(Exercise data)
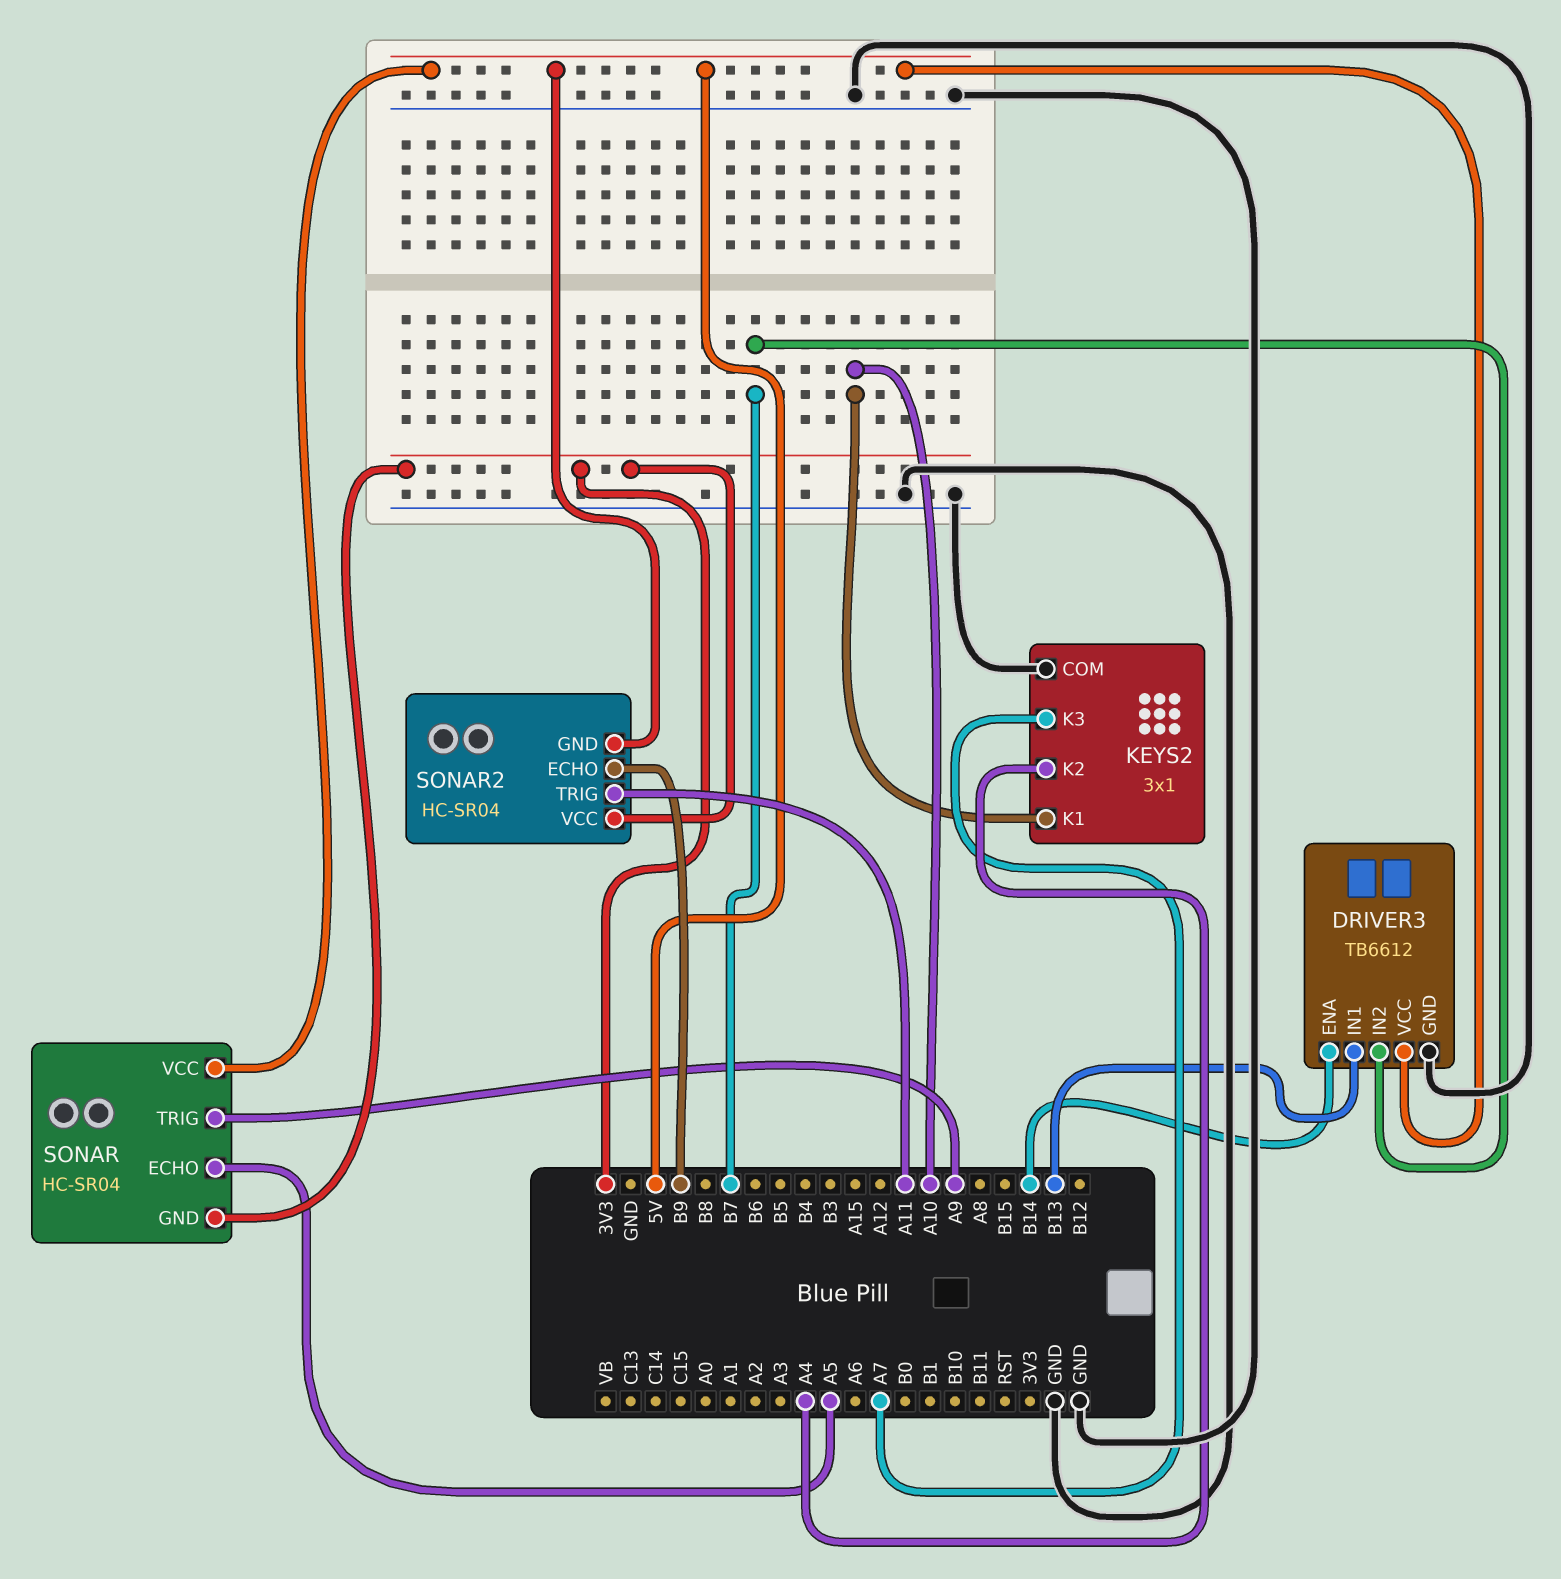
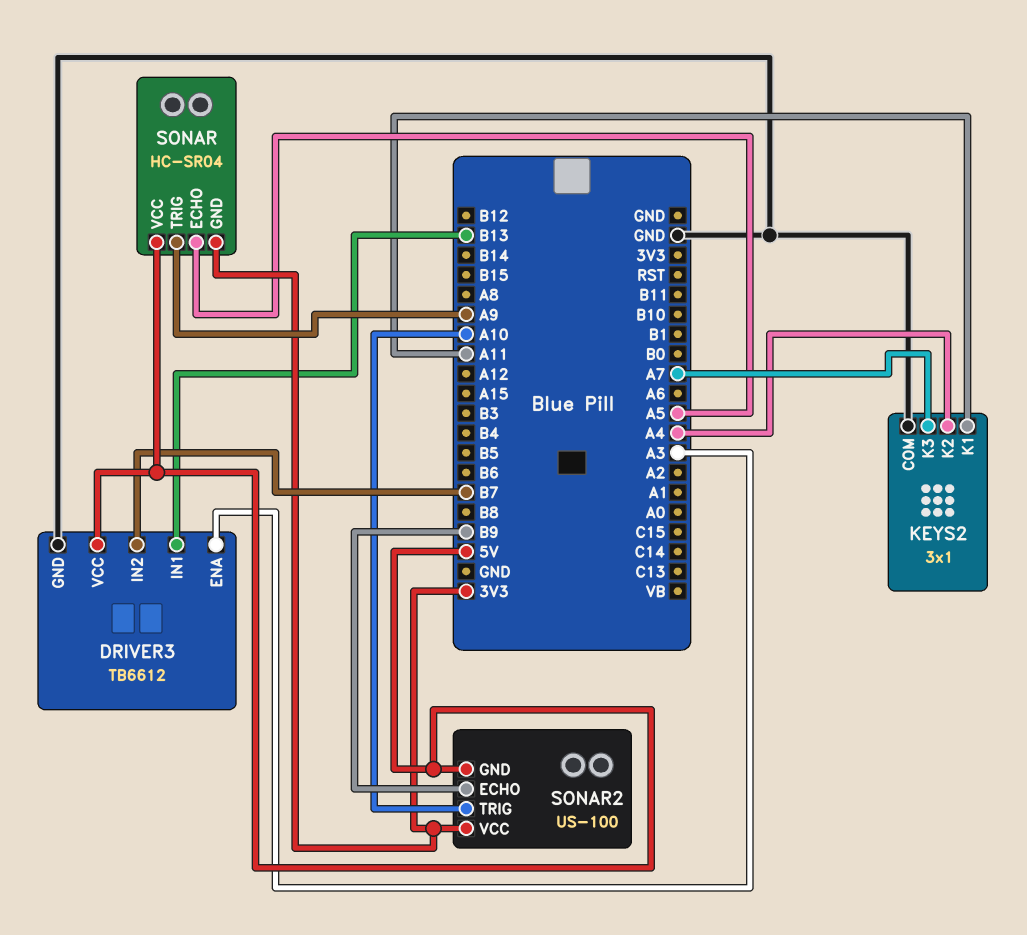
DRIVER3 pin ENA: B14 -> A3
KEYS2 pin K1: A10 -> A11
SONAR2: HC-SR04 -> US-100
SONAR2 pin TRIG: A11 -> A10

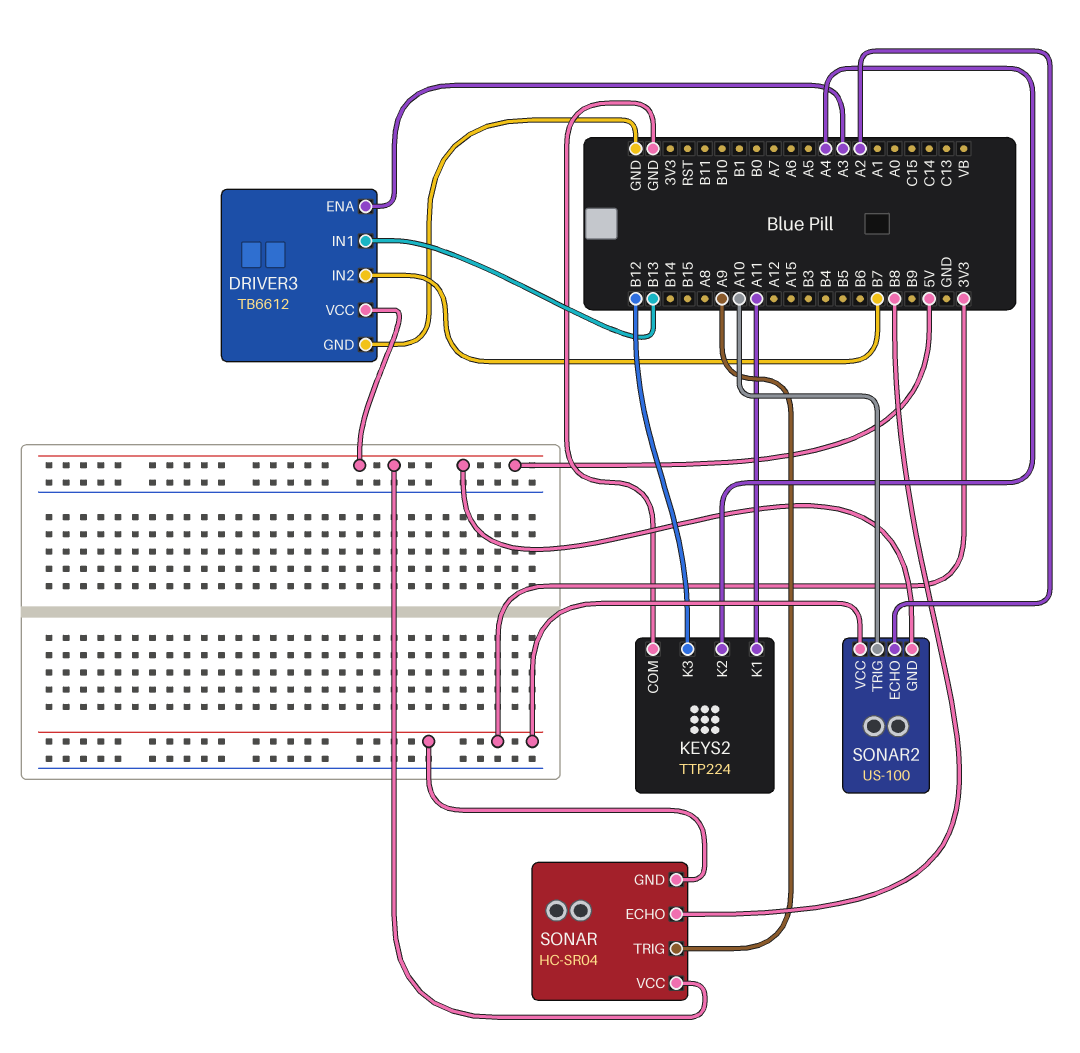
KEYS2: 3x1 -> TTP224
KEYS2 pin K3: A7 -> B12
SONAR pin ECHO: A5 -> B8
SONAR2 pin ECHO: B9 -> A2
(End Exercise data)
[Your task] Please transcribe the entries precisely and omit any images they hold.

[Response box]
DRIVER3 pin ENA: B14 -> A3
KEYS2 pin K1: A10 -> A11
SONAR2: HC-SR04 -> US-100
SONAR2 pin TRIG: A11 -> A10

KEYS2: 3x1 -> TTP224
KEYS2 pin K3: A7 -> B12
SONAR pin ECHO: A5 -> B8
SONAR2 pin ECHO: B9 -> A2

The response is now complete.